▸ **ACTIVITY**
For every line below, output the text exactly and leave out images.

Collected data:
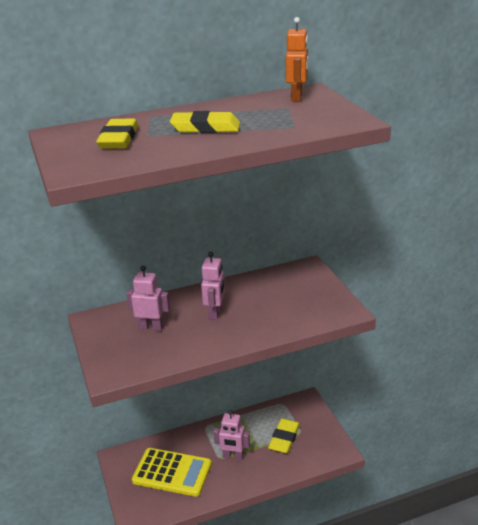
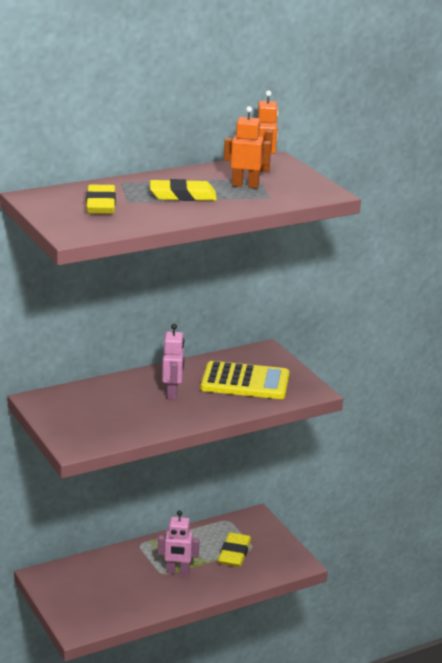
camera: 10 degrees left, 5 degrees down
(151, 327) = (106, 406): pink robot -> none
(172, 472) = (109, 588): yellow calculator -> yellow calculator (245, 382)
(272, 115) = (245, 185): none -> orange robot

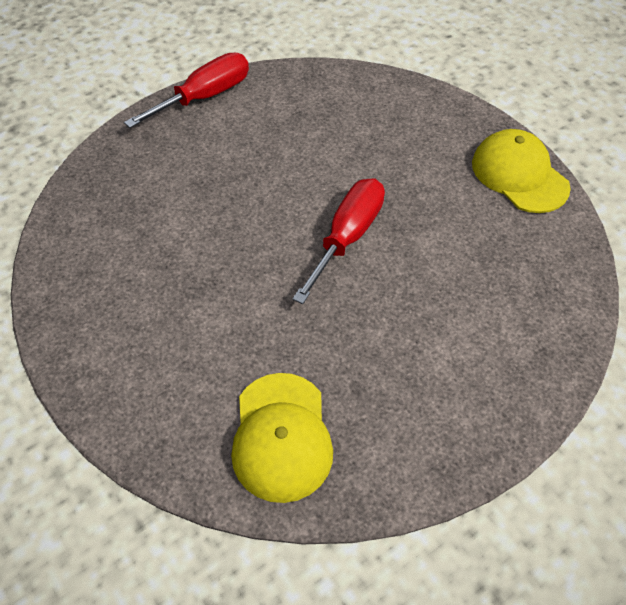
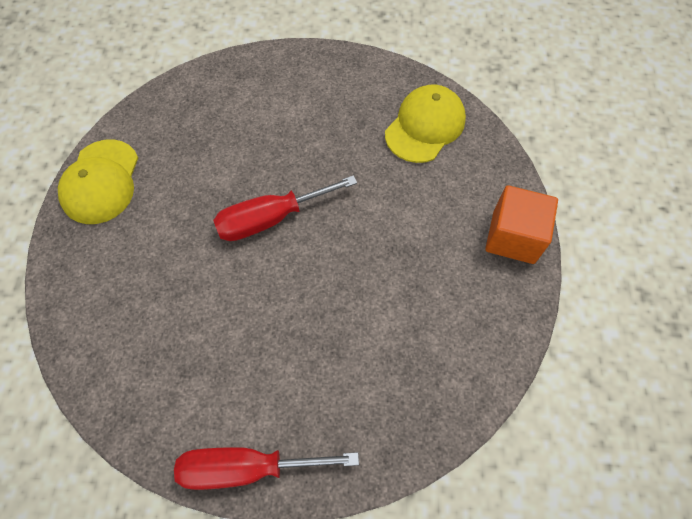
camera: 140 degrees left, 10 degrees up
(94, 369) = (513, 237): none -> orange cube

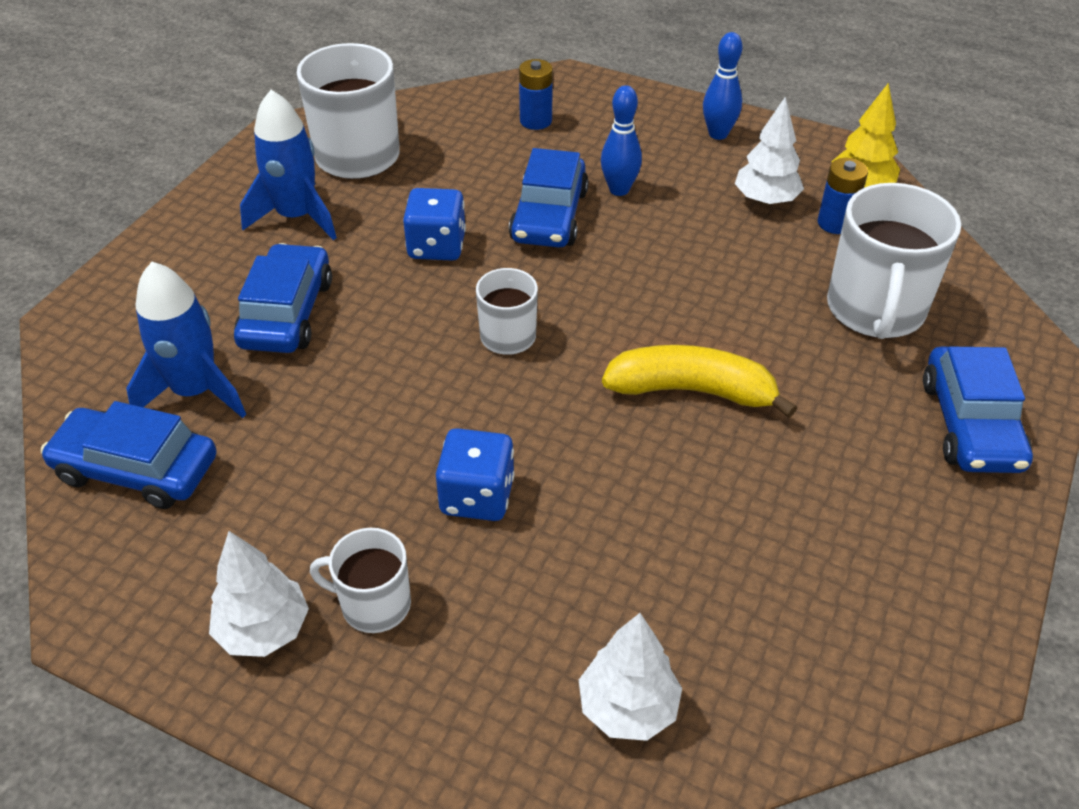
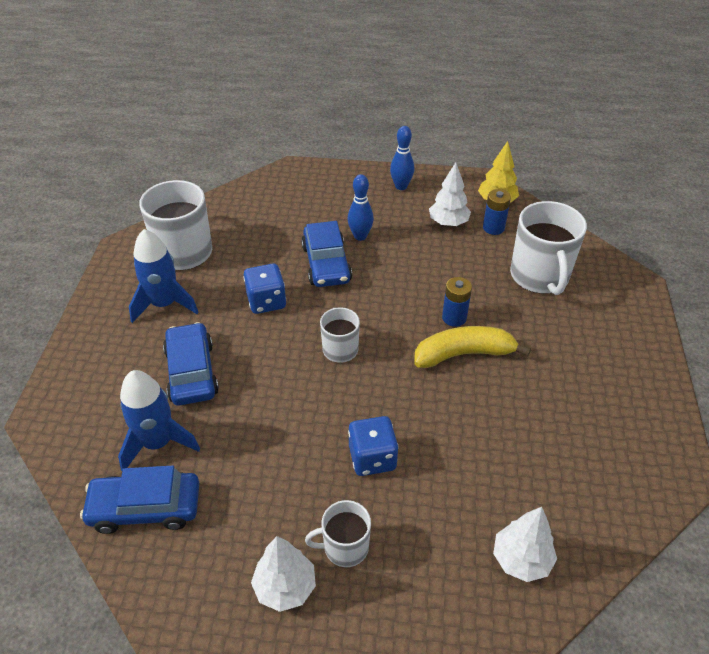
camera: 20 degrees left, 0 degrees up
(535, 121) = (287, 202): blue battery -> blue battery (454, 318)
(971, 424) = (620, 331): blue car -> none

▸ **WRITTEN RESPONSE**
camera: 10 degrees left, 5 degrees down
(151, 327) = (106, 406): pink robot -> none
(172, 472) = (109, 588): yellow calculator -> yellow calculator (245, 382)
(272, 115) = (245, 185): none -> orange robot

camera: 140 degrees left, 10 degrees up
(94, 369) = (513, 237): none -> orange cube

camera: 20 degrees left, 0 degrees up
(535, 121) = (287, 202): blue battery -> blue battery (454, 318)
(971, 424) = (620, 331): blue car -> none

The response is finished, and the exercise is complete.